Give back, word for word, only the lines from the opening of the records through the one with "type=recolor; before=YellowMarker; after=TurquoiseMarker;". Pictures stay out.

DATASET: Begin

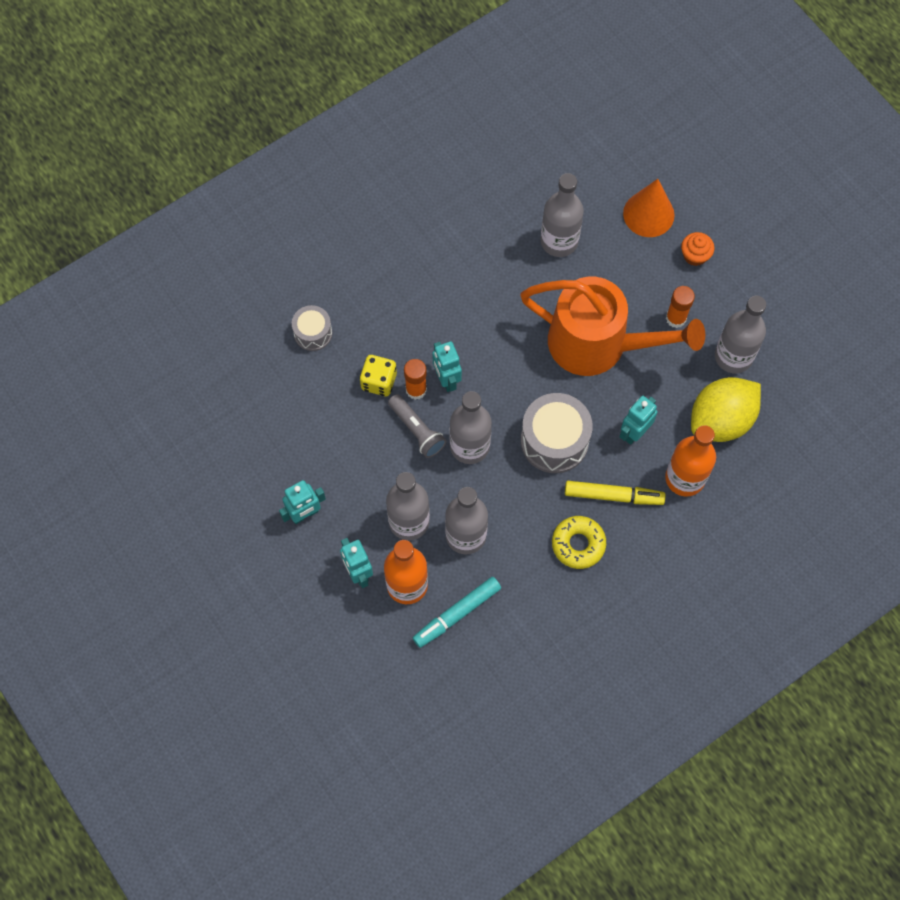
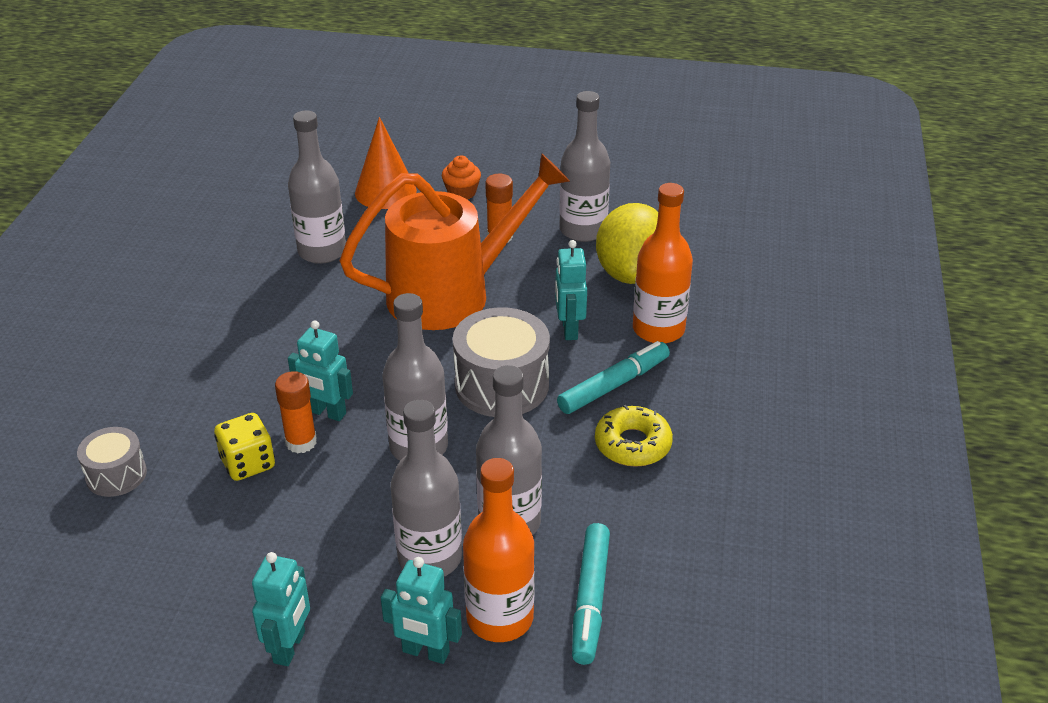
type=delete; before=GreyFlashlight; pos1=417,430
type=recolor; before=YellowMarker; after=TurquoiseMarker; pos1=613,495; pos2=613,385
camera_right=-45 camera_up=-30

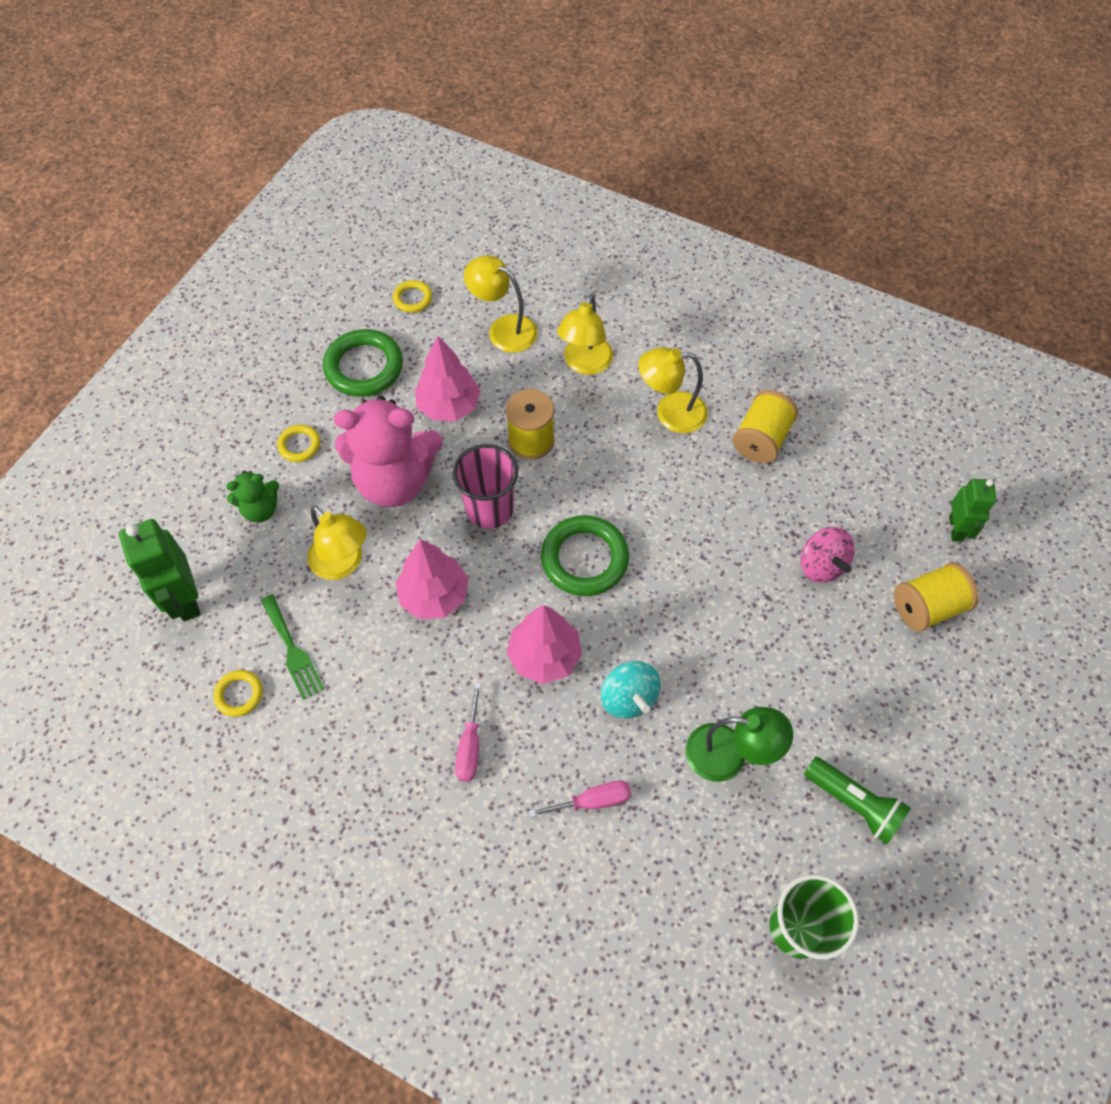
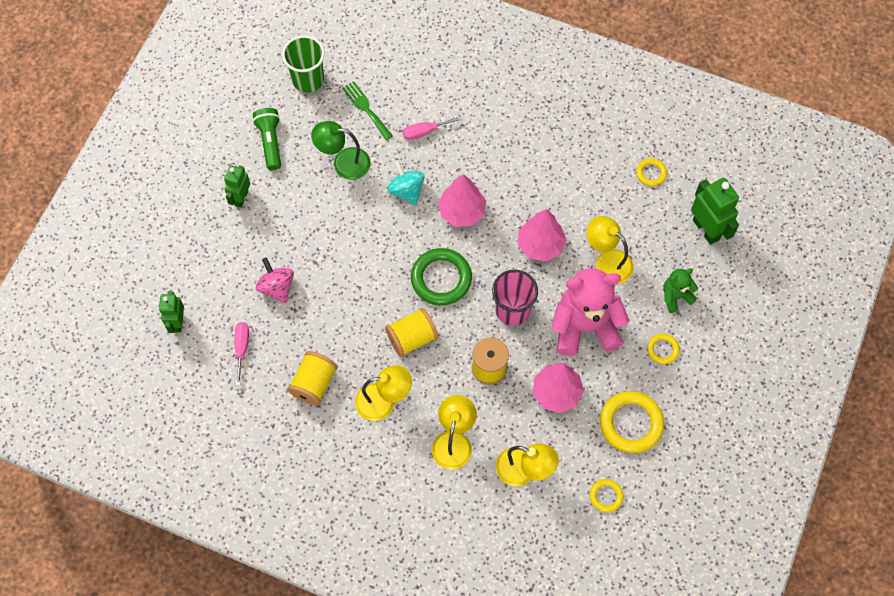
type=move; before=GreenFork; pos1=292,650; pos2=366,108
type=recolor; before=GreenRing; after=YellowRing; pos1=364,367; pos2=631,423
type=move; before=PinkScrewdriver; pos1=470,746; pos2=242,348
type=rotate; before=GreenFlashlight; pos1=854,803; pos2=270,142; turn=45
type=move; before=YellowSpool; pos1=927,607; pos2=412,338
type=insert; after=GreenRobot; pos2=241,198
camera_right=175 camera_up=5

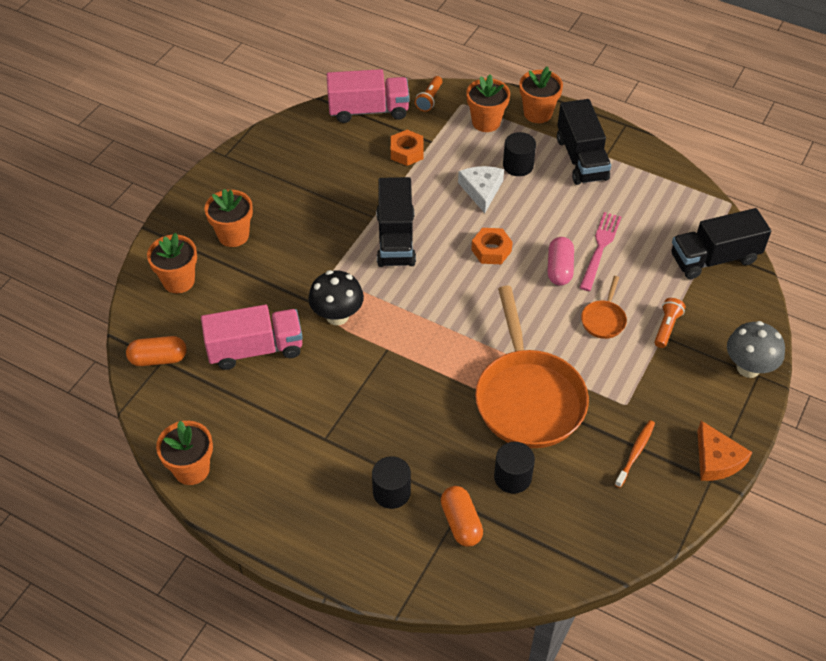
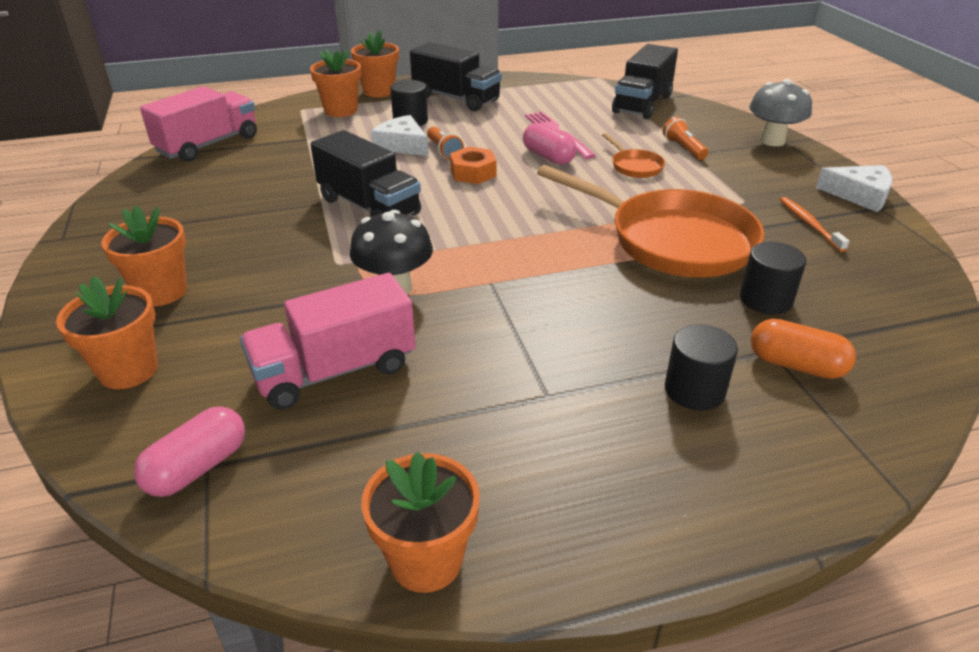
type=recolor; before=OrangeCapsule; after=PinkCapsule; pos1=158,359; pos2=197,467
type=rotate; before=PinkTruck; pos1=255,349; pos2=335,371; turn=-150
type=delete; before=OrangeNut; pos1=407,152
type=move; before=OrangeFlashlight; pos1=429,99; pos2=444,151
type=recolor; before=OrangeCheese; after=WhiteCheese; pos1=716,459; pos2=859,195
camera_right=-45 camera_up=-15

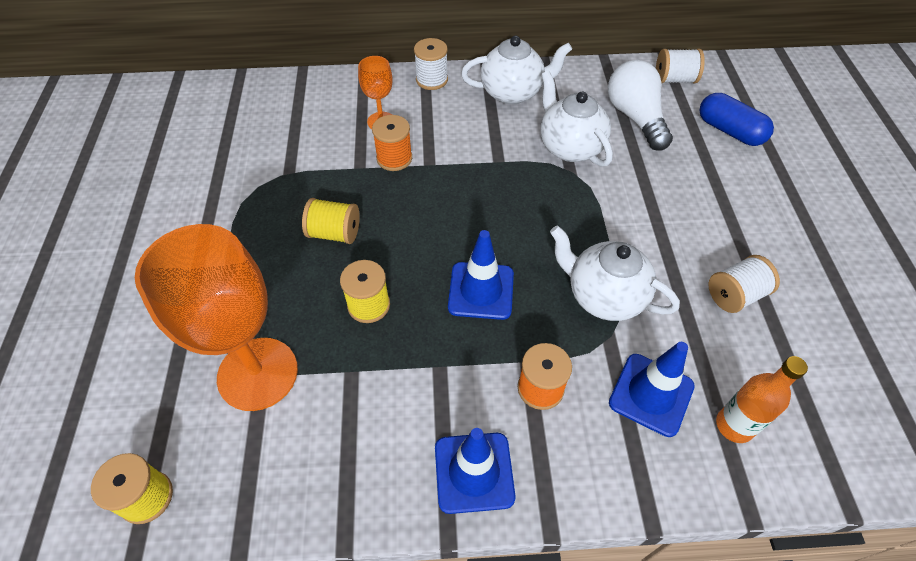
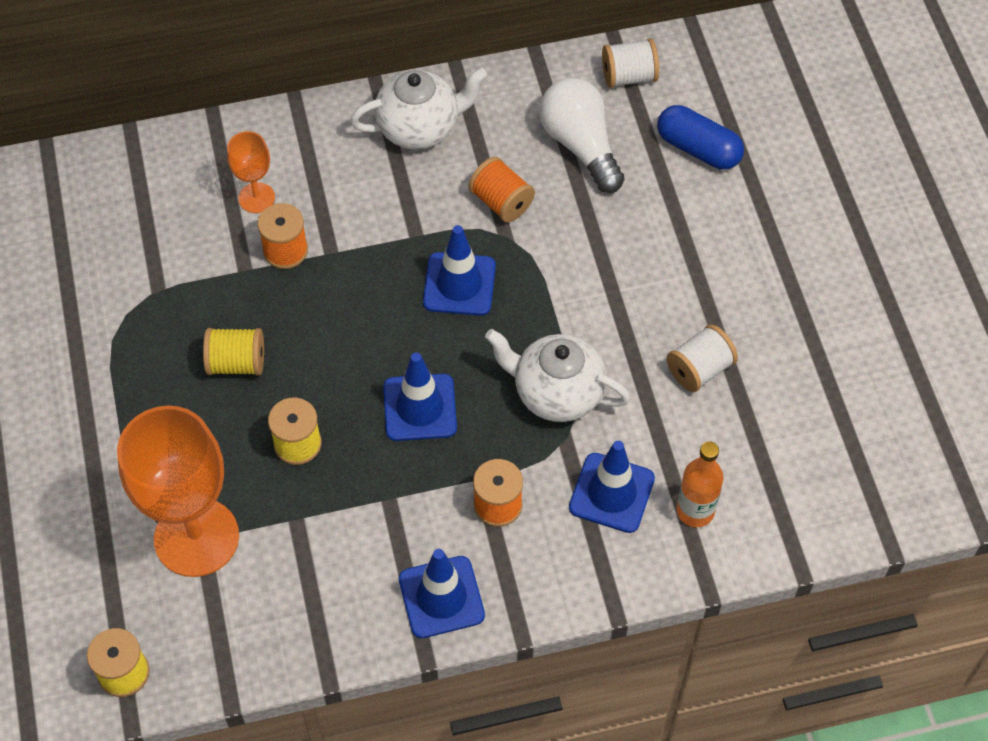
type=delete; before=WhiteSpool; pos1=432,80
type=replace; before=WhiteTeapot; after=OrangeSpool; pos1=569,147; pos2=501,202
type=insert; after=BlueTrafficCone; pos2=459,284
camera_right=-10 camera_up=5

DATASET: End

RESPONSE AREA
type=delete; before=GreyFlashlight; pos1=417,430
type=recolor; before=YellowMarker; after=TurquoiseMarker; pos1=613,495; pos2=613,385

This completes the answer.